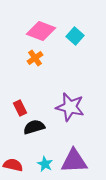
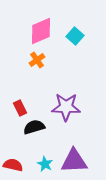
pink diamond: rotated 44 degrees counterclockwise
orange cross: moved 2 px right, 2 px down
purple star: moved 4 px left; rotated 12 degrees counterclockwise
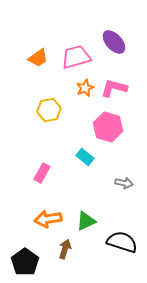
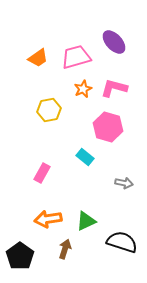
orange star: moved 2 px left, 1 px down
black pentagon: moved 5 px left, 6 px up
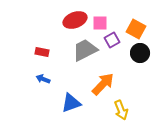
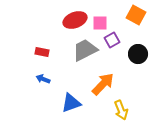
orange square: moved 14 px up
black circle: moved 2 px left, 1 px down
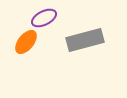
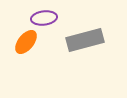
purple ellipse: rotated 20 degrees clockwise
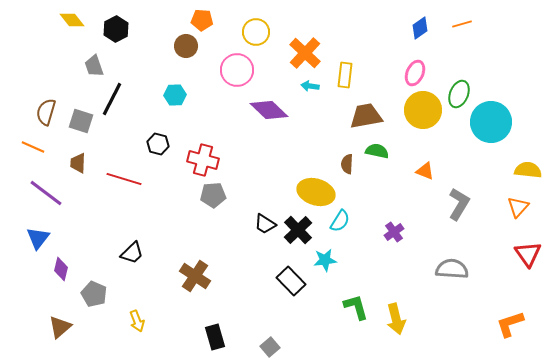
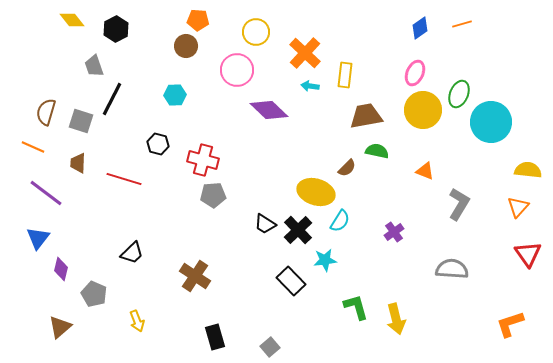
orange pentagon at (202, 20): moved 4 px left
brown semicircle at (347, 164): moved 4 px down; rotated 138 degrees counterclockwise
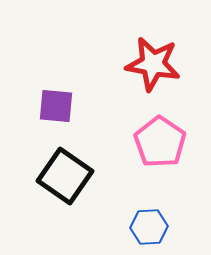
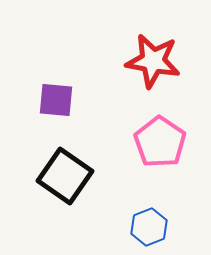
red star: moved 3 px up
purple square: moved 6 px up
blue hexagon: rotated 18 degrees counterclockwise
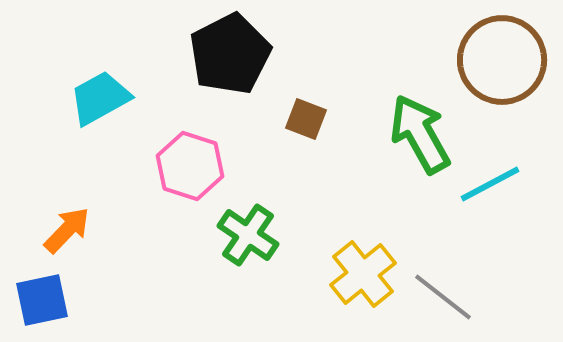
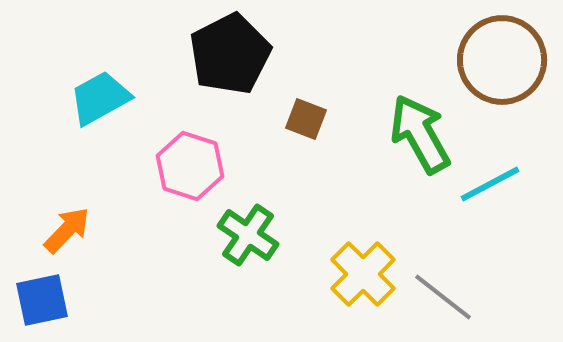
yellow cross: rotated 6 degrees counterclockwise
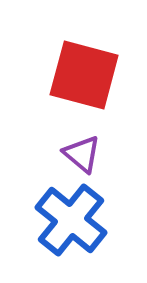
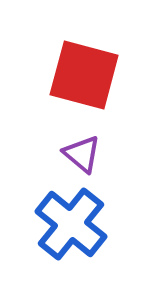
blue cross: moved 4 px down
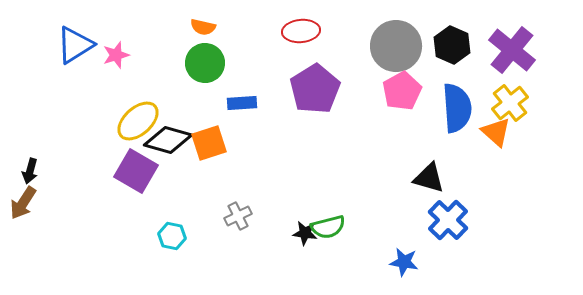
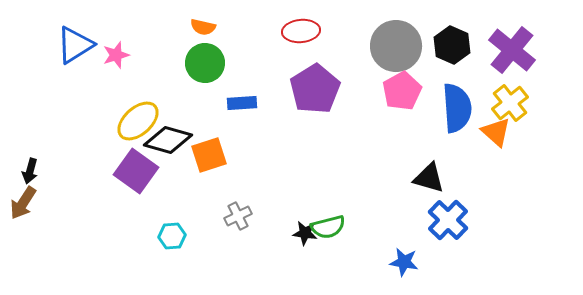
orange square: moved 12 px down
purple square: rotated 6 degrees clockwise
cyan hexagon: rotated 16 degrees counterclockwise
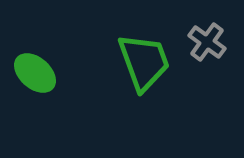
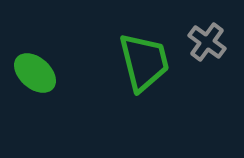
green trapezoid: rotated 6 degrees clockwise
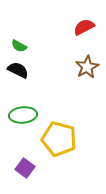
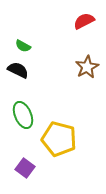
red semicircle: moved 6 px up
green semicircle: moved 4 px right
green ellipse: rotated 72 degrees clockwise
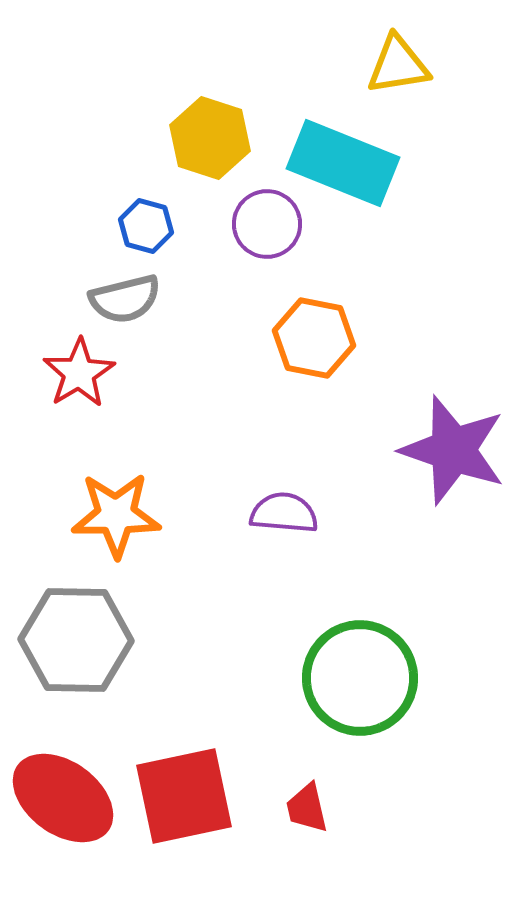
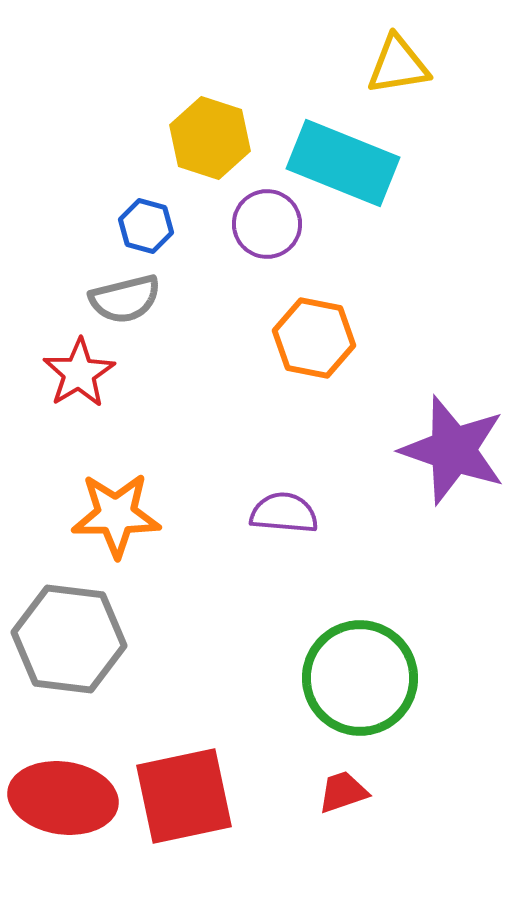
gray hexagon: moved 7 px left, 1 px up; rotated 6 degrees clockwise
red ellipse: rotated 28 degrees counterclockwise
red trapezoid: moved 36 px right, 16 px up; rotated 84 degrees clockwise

++++++++++++++++++++

**Description of the task:**
The reply should consist of a single number: how many lines in the listing contain the word "trapezoid".

**Result for this task:**
2